--- Supplied material Enclosed Below ---

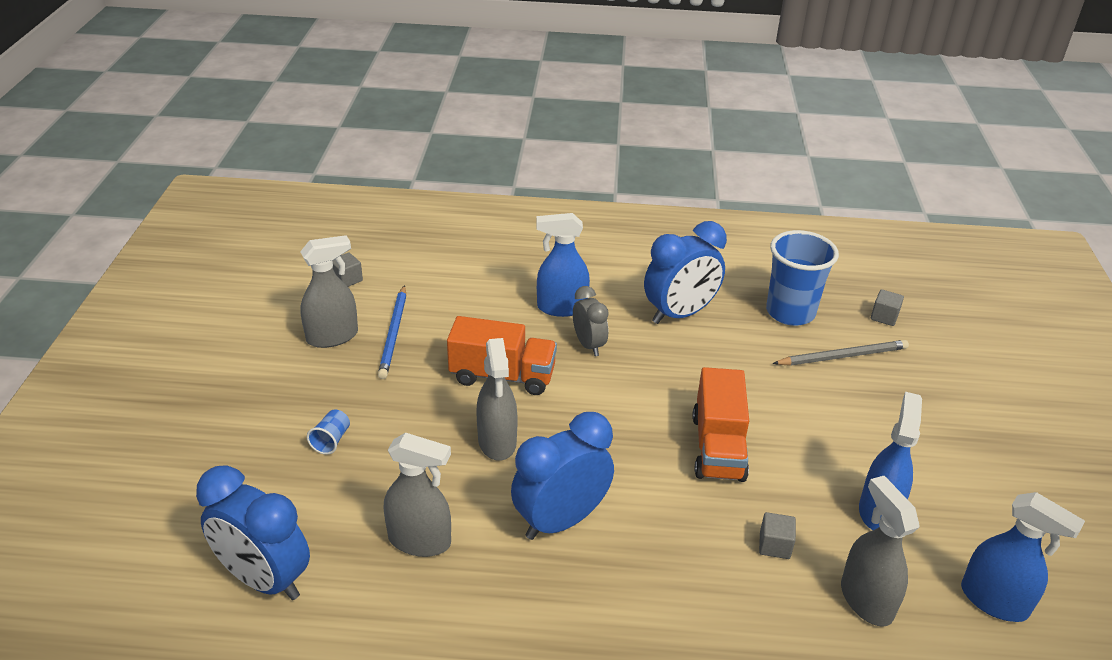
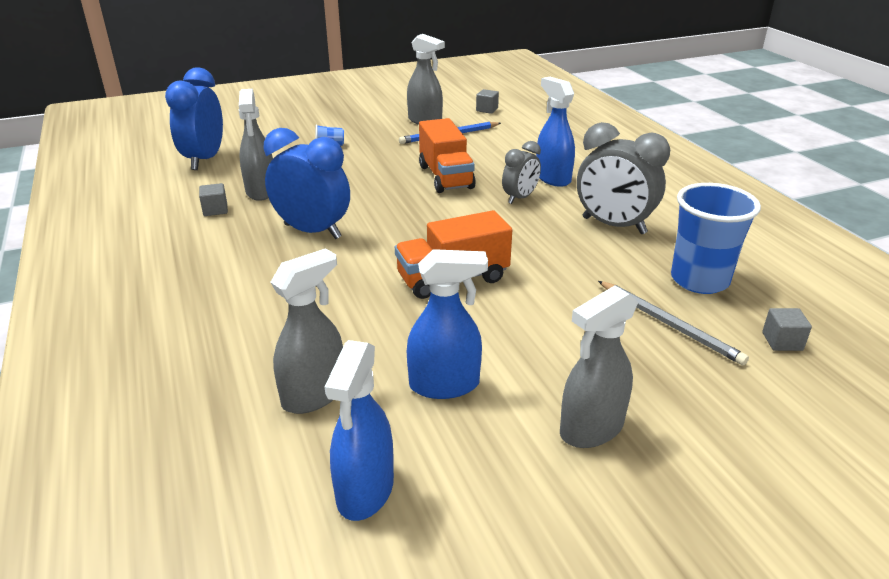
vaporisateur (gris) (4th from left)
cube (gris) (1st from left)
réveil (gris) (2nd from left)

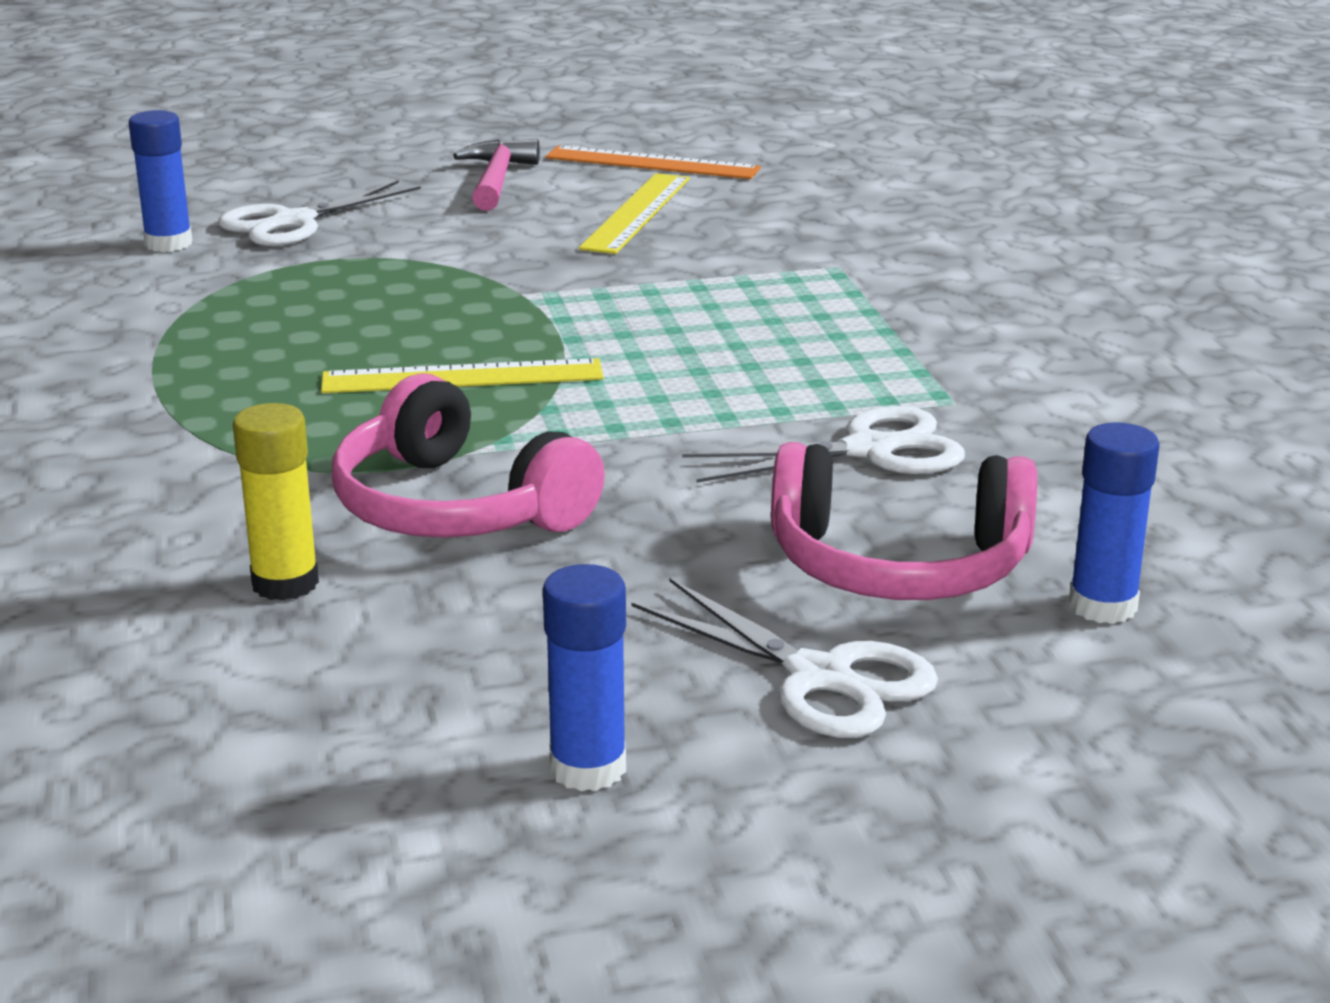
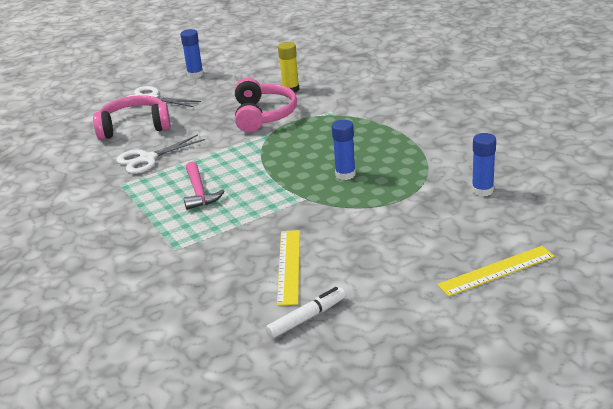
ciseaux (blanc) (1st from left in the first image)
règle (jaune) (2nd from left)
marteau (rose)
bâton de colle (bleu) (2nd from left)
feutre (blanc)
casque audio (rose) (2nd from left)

--- End of Enclosed Supplied material ---

▸ **Exercise prompt**:
Retype the records above line for line and exactly, omitting their pictures.

▸ **Response area**:
vaporisateur (gris) (4th from left)
cube (gris) (1st from left)
réveil (gris) (2nd from left)

ciseaux (blanc) (1st from left in the first image)
règle (jaune) (2nd from left)
marteau (rose)
bâton de colle (bleu) (2nd from left)
feutre (blanc)
casque audio (rose) (2nd from left)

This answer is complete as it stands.